EXERCISE OBJECTIVE -> With pictures left out, return only the lines from the line containing "none -> red brick J13:K13 level 2" through the end of the material below, both included.

┌────────

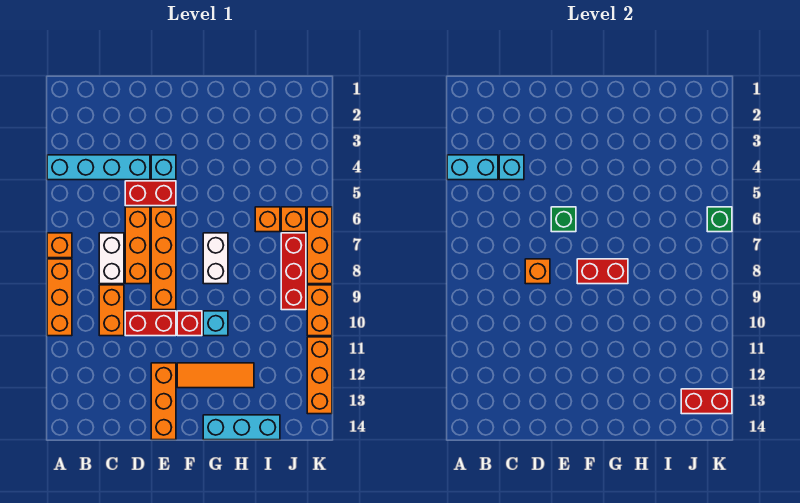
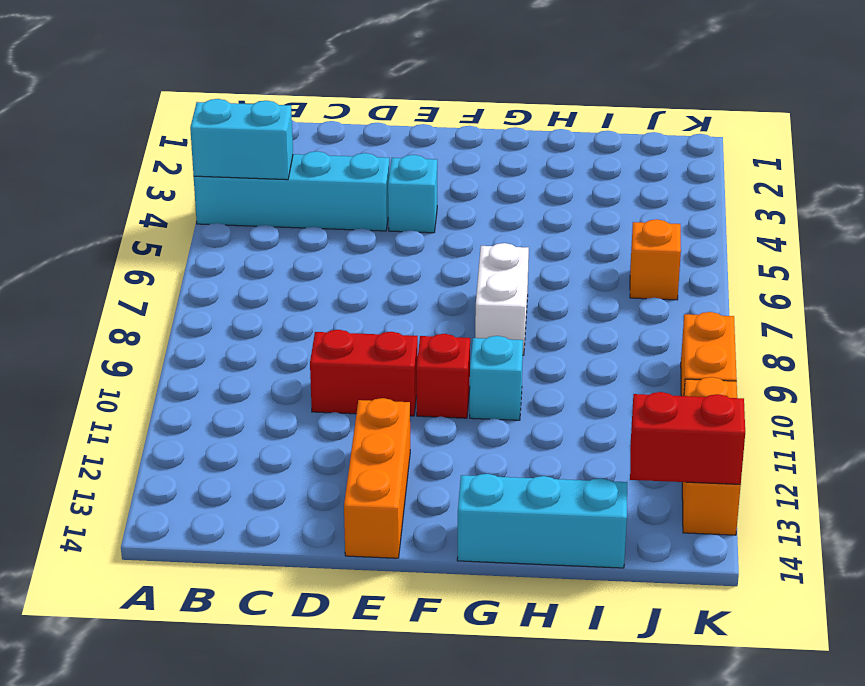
none -> orange brick A7 level 1
none -> orange brick A8:A10 level 1
none -> white brick C7:C8 level 1

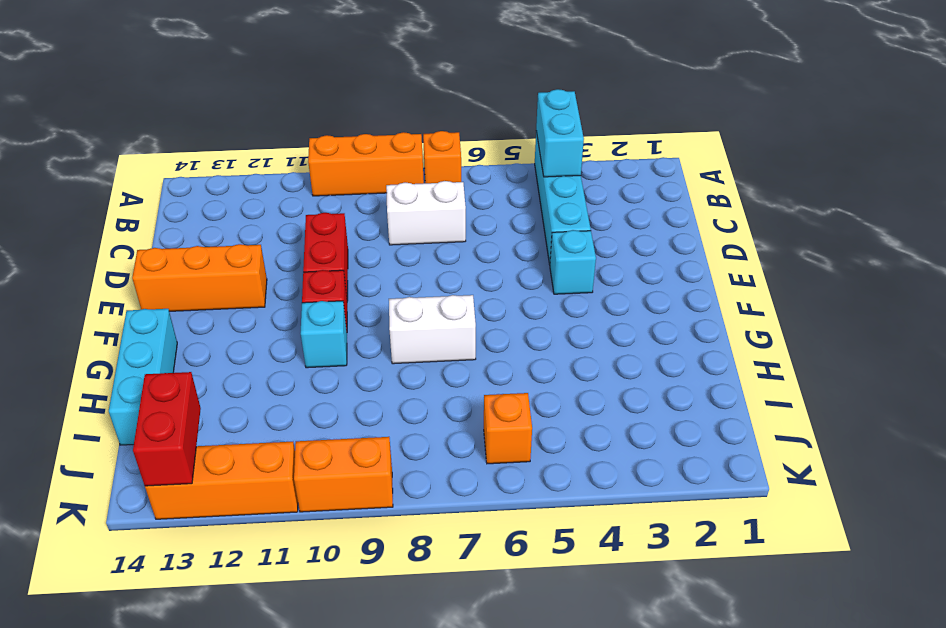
none -> orange brick C9:C10 level 1
none -> red brick D5:E5 level 1
none -> orange brick D6:D8 level 1

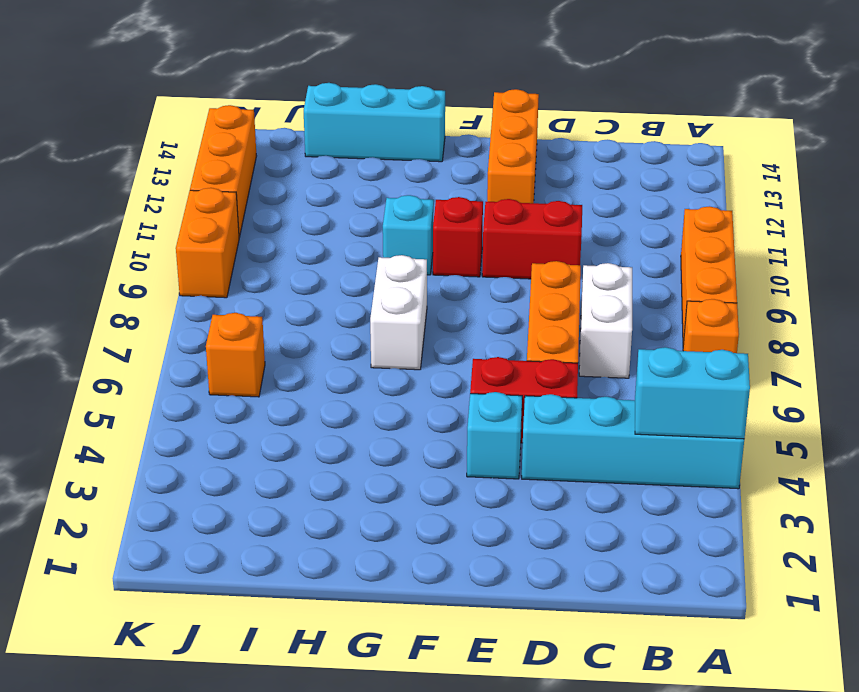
none -> orange brick C9:C10 level 1
none -> orange brick E6:E9 level 1
none -> orange tile F12:H12 level 1

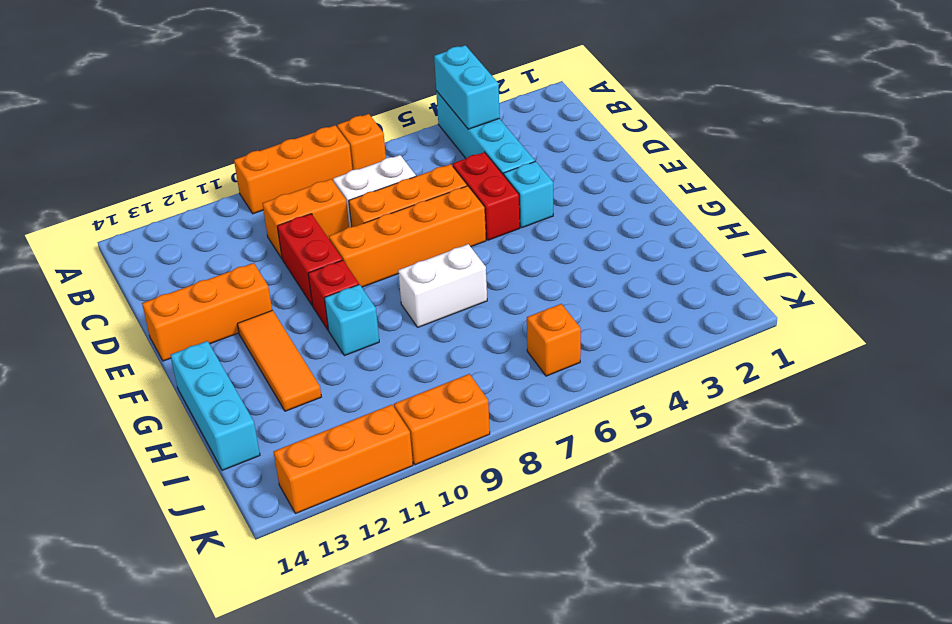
none -> orange brick I6 level 1
none -> red brick J7:J9 level 1
none -> orange brick K6:K8 level 1

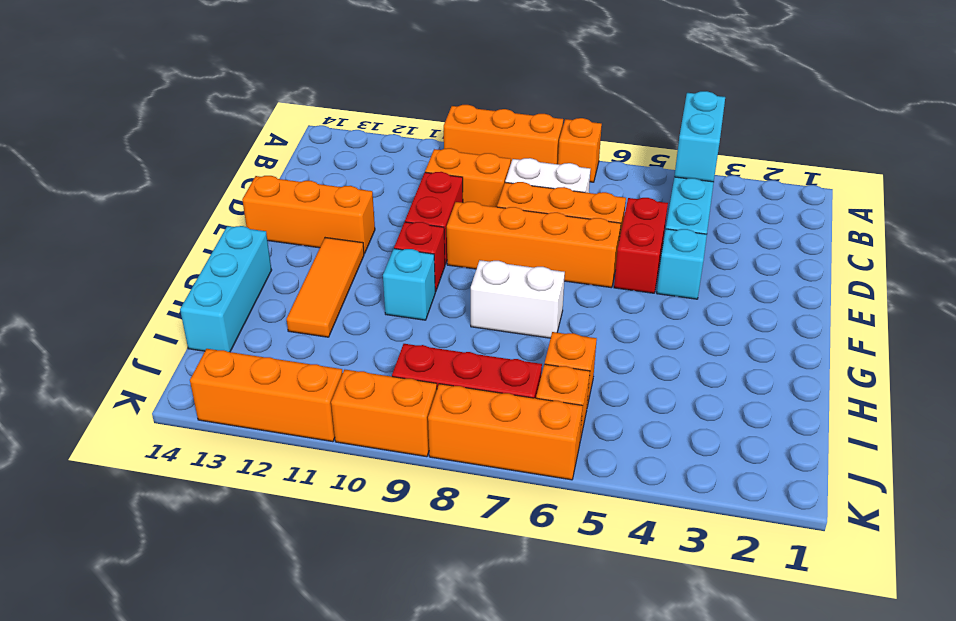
none -> cyan brick C4 level 2
none -> orange brick D8 level 2
none -> green brick E6 level 2

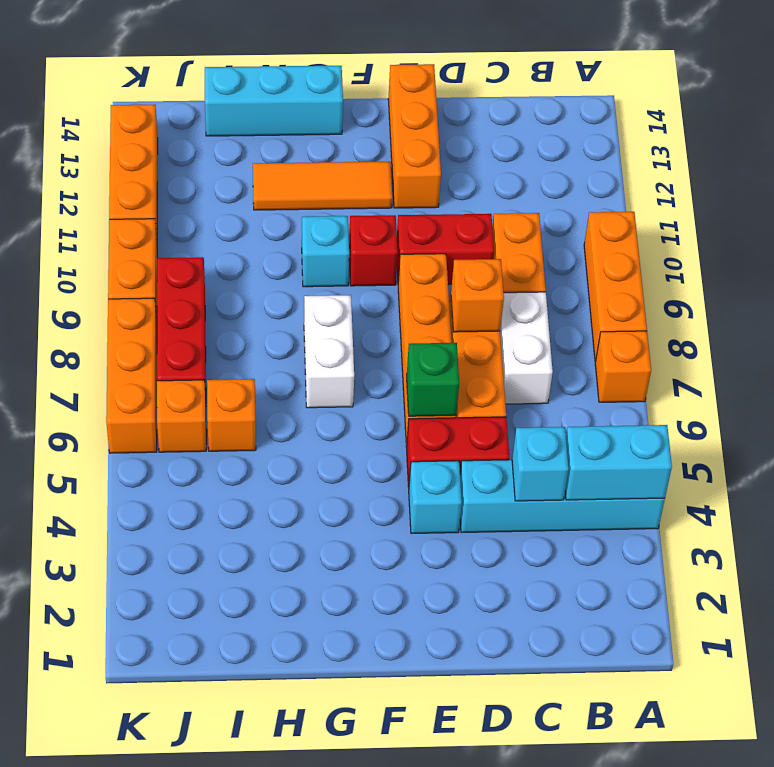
none -> red brick F8:G8 level 2
none -> red brick J13:K13 level 2
none -> green brick K6 level 2

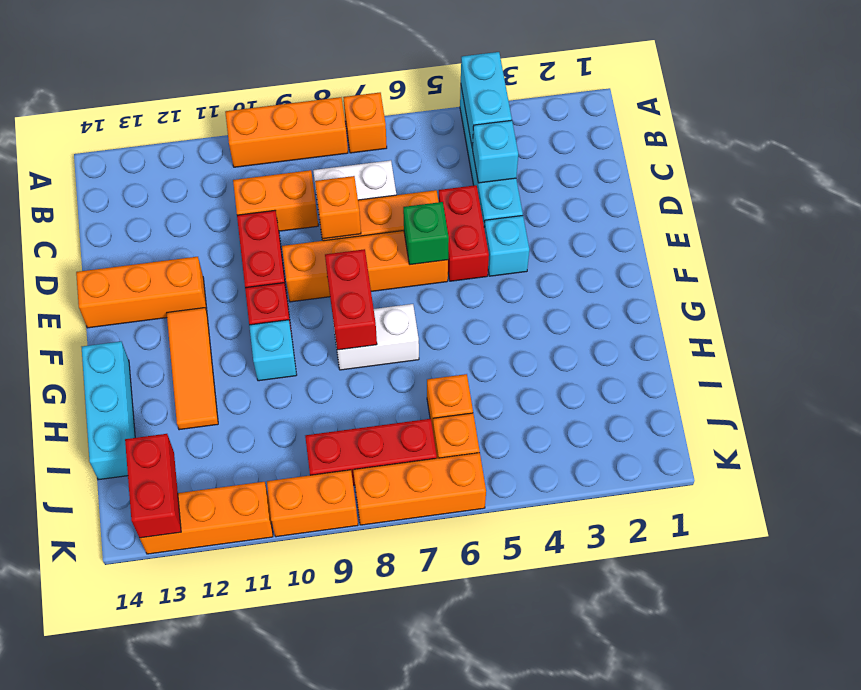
none -> green brick K6 level 2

└────────

ANSWER TO THE PROBLEM ->
none -> red brick J13:K13 level 2
none -> green brick K6 level 2

none -> green brick K6 level 2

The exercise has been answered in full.